→ **AIM OF THE TASK**
Tally the lines below that contain "none" and reply with only the tally.
+++++
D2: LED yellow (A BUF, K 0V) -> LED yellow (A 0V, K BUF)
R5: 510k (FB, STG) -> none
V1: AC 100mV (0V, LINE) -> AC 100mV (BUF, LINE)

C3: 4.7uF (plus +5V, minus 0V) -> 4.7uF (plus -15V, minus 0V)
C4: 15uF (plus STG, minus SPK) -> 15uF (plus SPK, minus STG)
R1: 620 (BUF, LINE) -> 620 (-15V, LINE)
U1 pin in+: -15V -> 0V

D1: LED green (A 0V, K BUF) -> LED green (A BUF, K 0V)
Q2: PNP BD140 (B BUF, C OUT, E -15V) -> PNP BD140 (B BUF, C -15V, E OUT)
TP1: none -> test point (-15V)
+++++
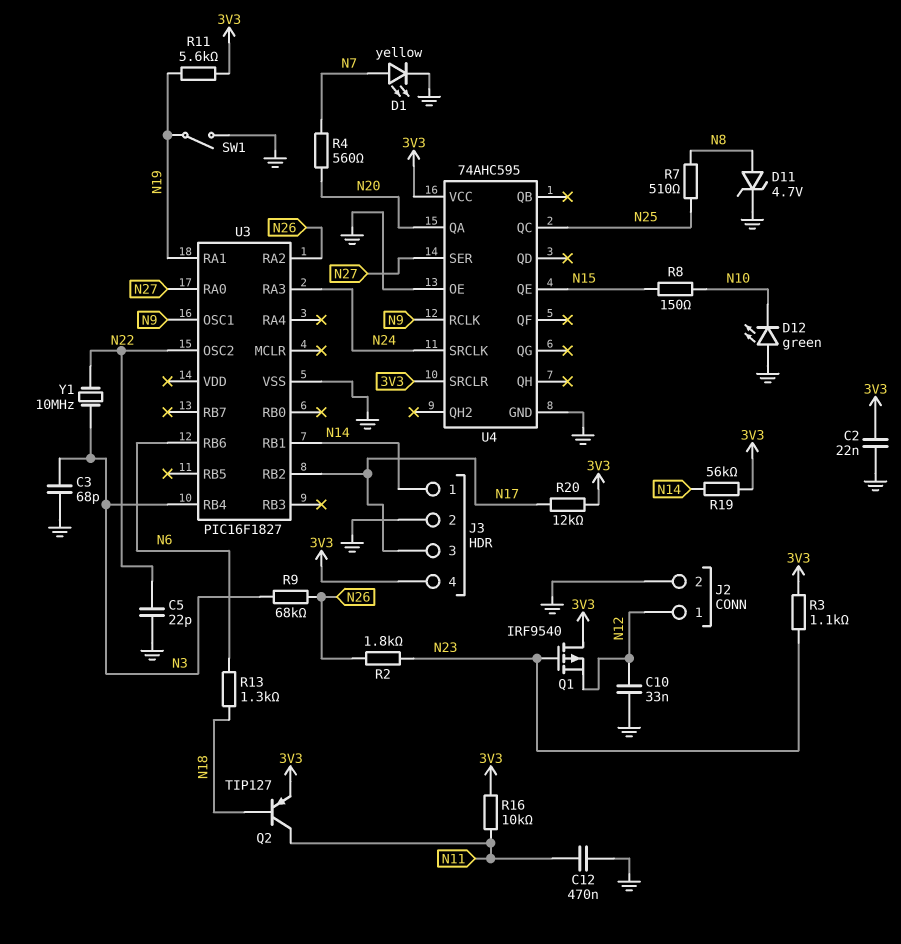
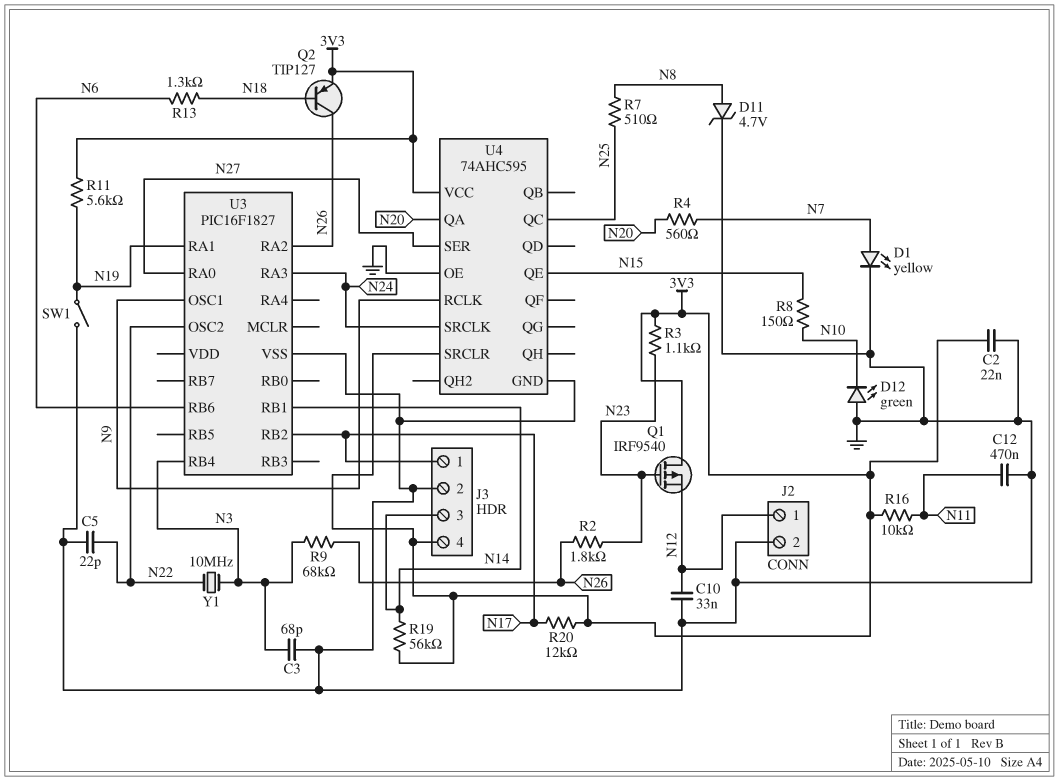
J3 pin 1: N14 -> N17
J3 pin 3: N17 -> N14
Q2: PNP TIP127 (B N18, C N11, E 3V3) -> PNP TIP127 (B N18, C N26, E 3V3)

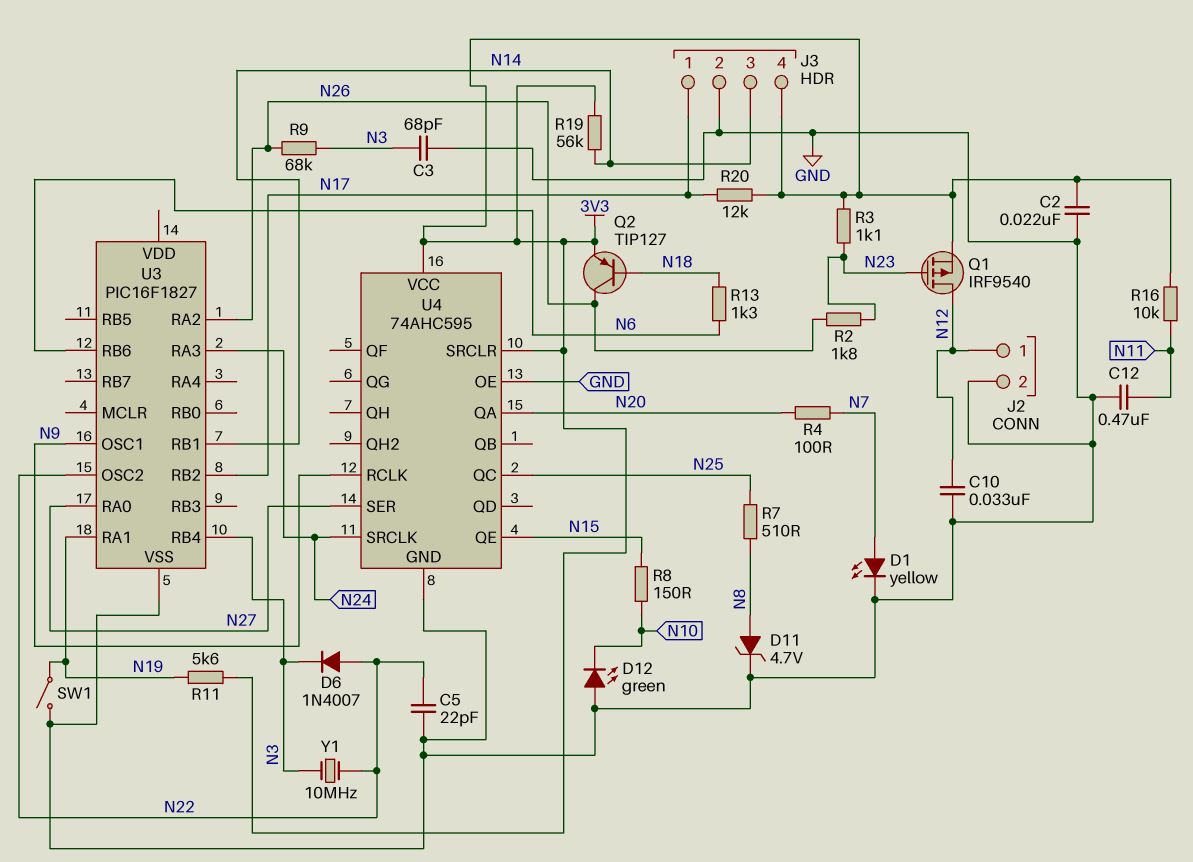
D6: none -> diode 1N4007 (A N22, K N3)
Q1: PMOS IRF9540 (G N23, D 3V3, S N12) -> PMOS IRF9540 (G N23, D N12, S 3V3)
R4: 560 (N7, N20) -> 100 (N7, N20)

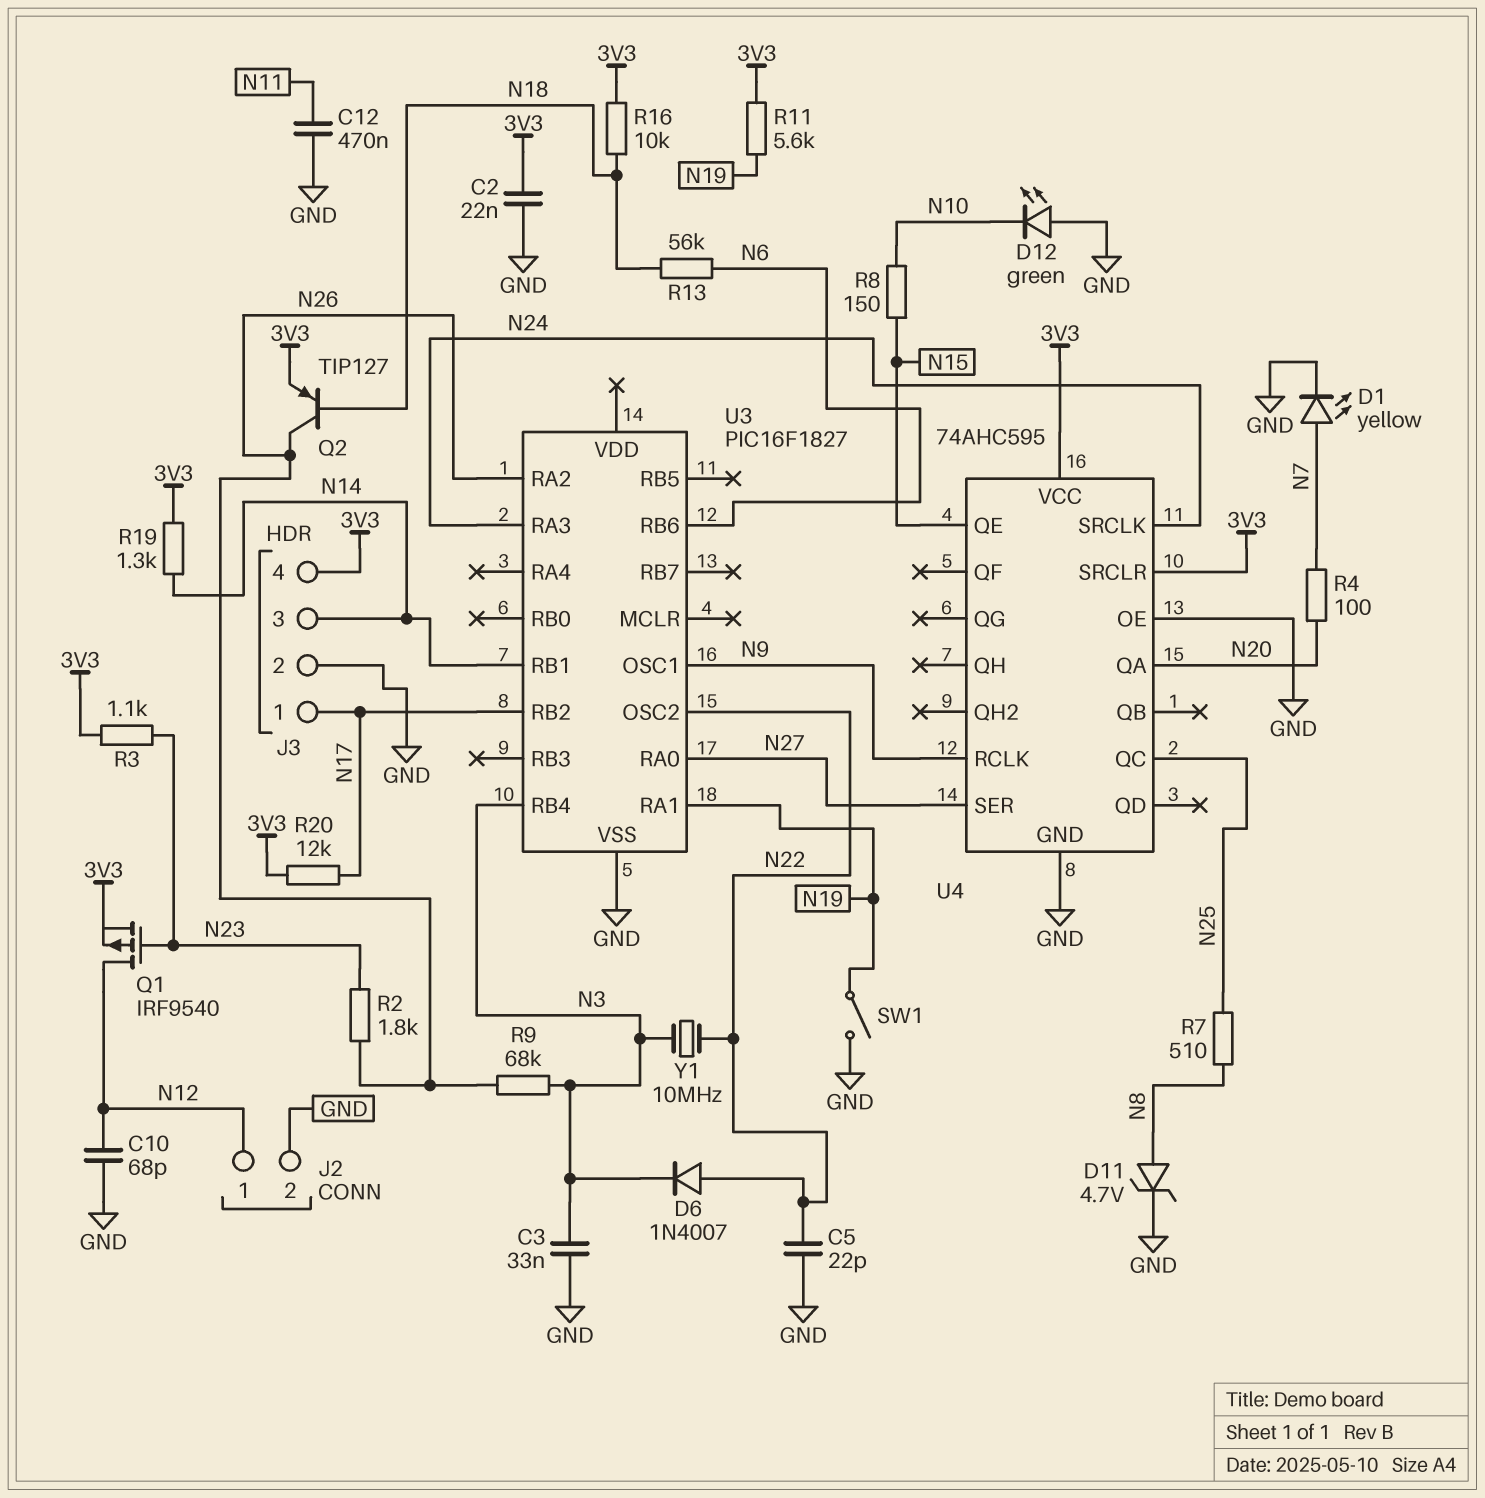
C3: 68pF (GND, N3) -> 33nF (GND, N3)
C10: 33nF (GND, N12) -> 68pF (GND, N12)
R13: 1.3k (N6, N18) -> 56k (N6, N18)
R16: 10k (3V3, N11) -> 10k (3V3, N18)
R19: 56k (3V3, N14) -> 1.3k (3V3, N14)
+++++
→ **ANSWER SPACE**
3